Provided records:
★ ★ ★ ★
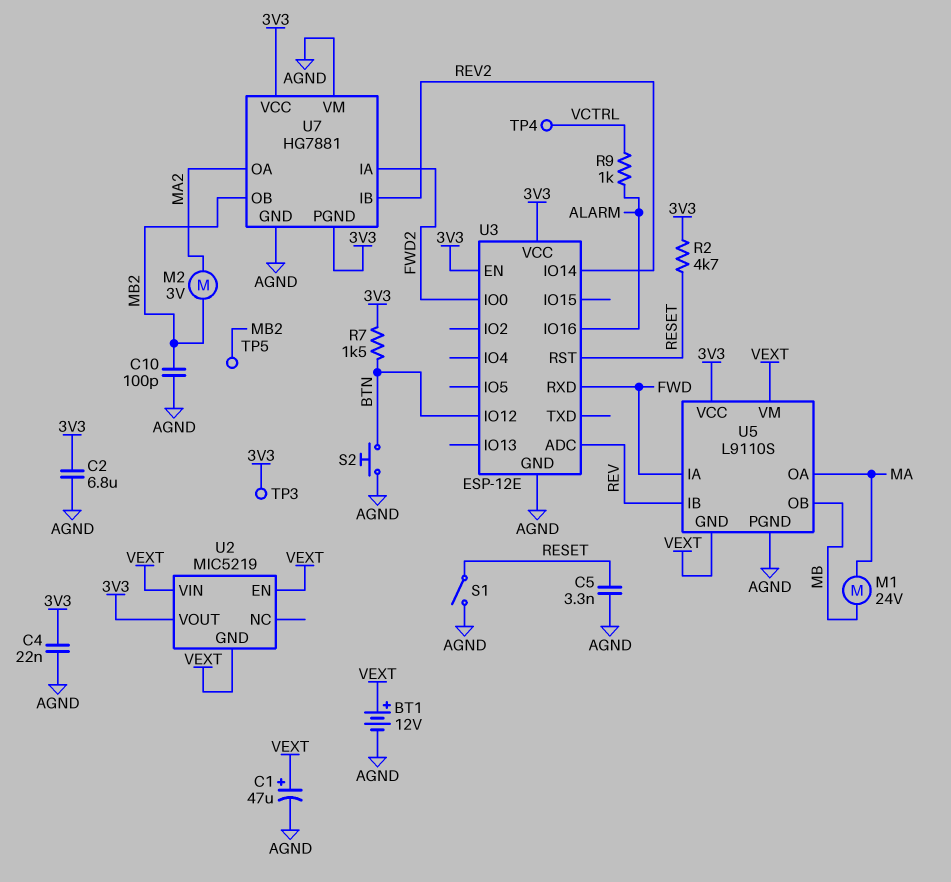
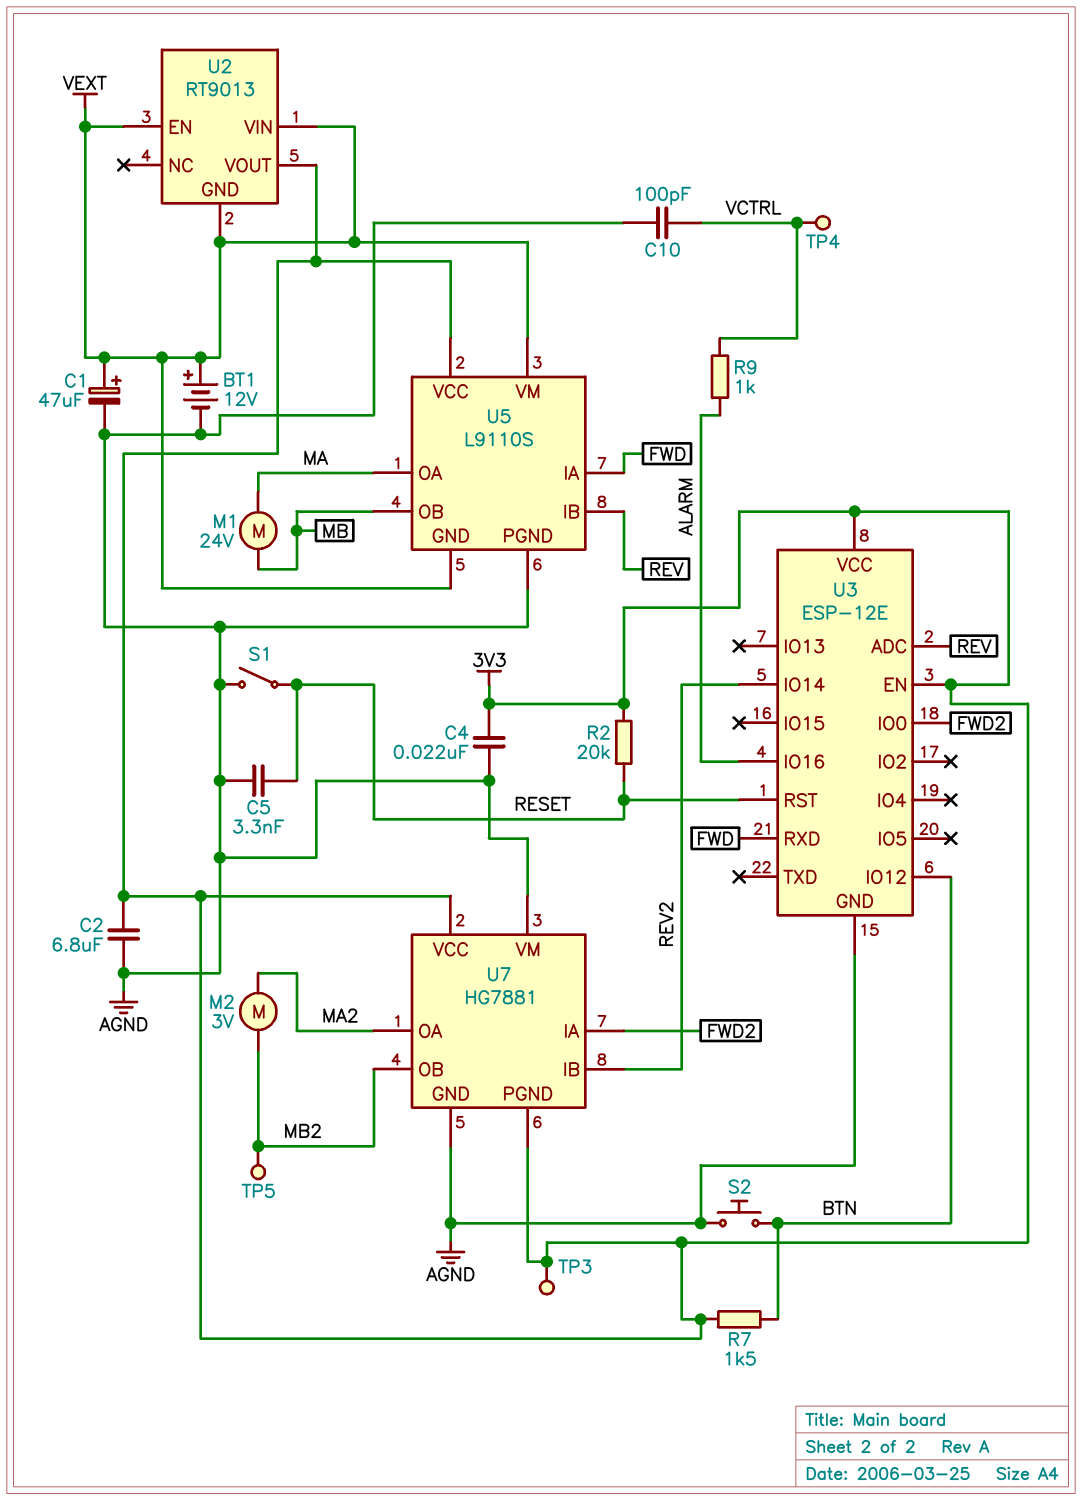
C10: 100pF (AGND, MB2) -> 100pF (AGND, VCTRL)
R2: 4.7k (3V3, RESET) -> 20k (3V3, RESET)
U2: MIC5219 -> RT9013

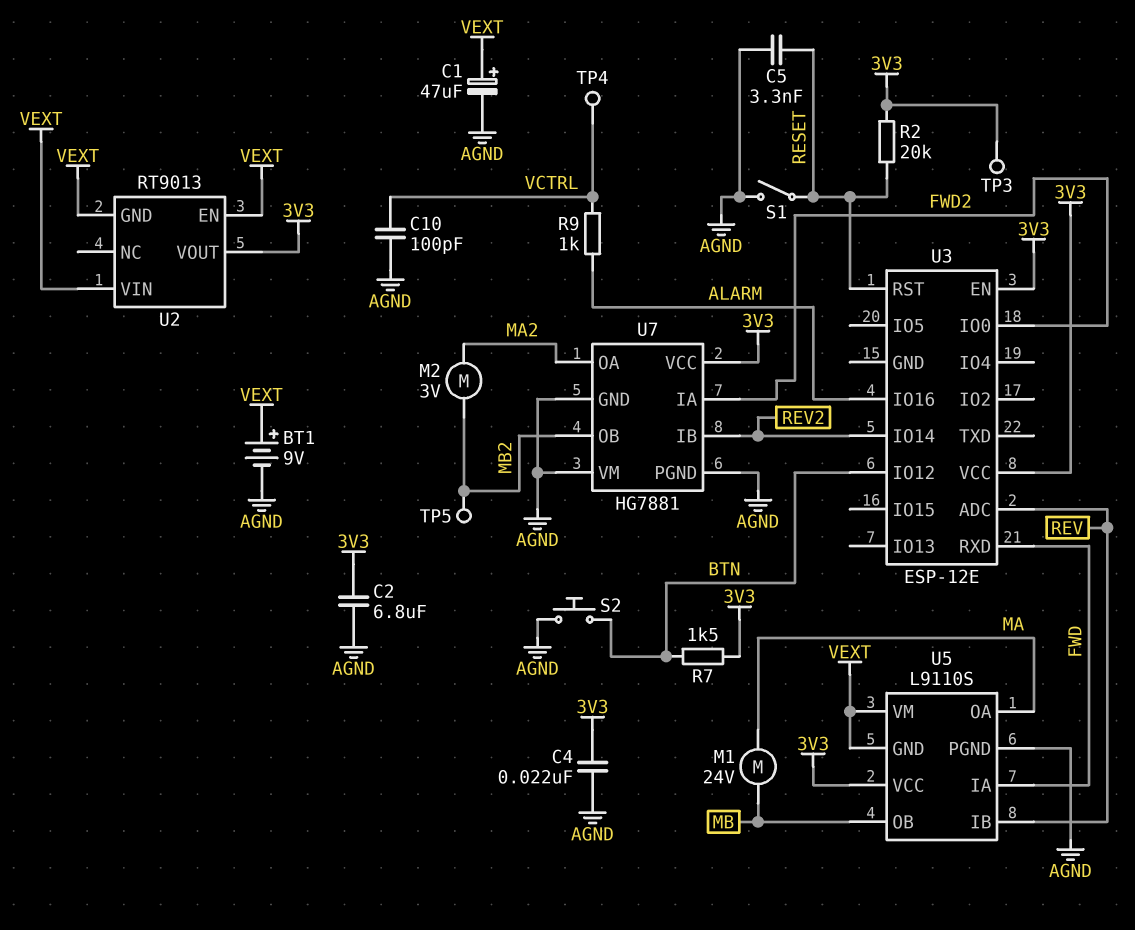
BT1: 12V (plus VEXT, minus AGND) -> 9V (plus VEXT, minus AGND)
U3 pin GND: AGND -> none
U7 pin PGND: 3V3 -> AGND

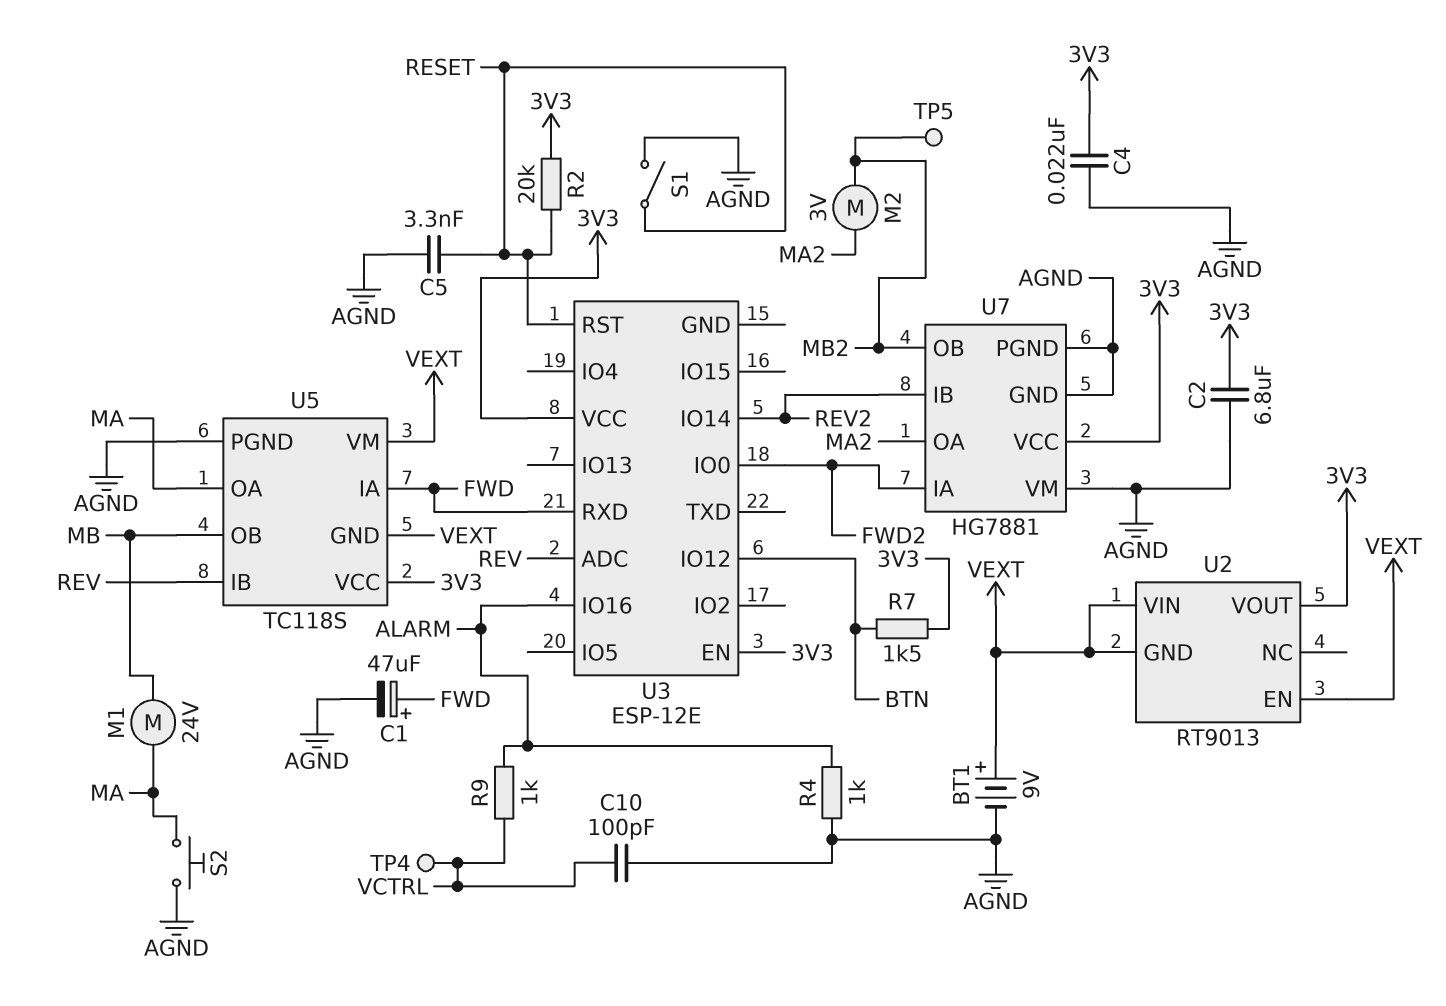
C1: 47uF (plus VEXT, minus AGND) -> 47uF (plus FWD, minus AGND)
R4: none -> 1k (AGND, ALARM)
S2: button (AGND, BTN) -> button (AGND, MA)
TP3: test point (3V3) -> none
U5: L9110S -> TC118S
★ ★ ★ ★
Problem description: Each entry above is to be restated exactly, without its images.

Reply:
C10: 100pF (AGND, MB2) -> 100pF (AGND, VCTRL)
R2: 4.7k (3V3, RESET) -> 20k (3V3, RESET)
U2: MIC5219 -> RT9013

BT1: 12V (plus VEXT, minus AGND) -> 9V (plus VEXT, minus AGND)
U3 pin GND: AGND -> none
U7 pin PGND: 3V3 -> AGND

C1: 47uF (plus VEXT, minus AGND) -> 47uF (plus FWD, minus AGND)
R4: none -> 1k (AGND, ALARM)
S2: button (AGND, BTN) -> button (AGND, MA)
TP3: test point (3V3) -> none
U5: L9110S -> TC118S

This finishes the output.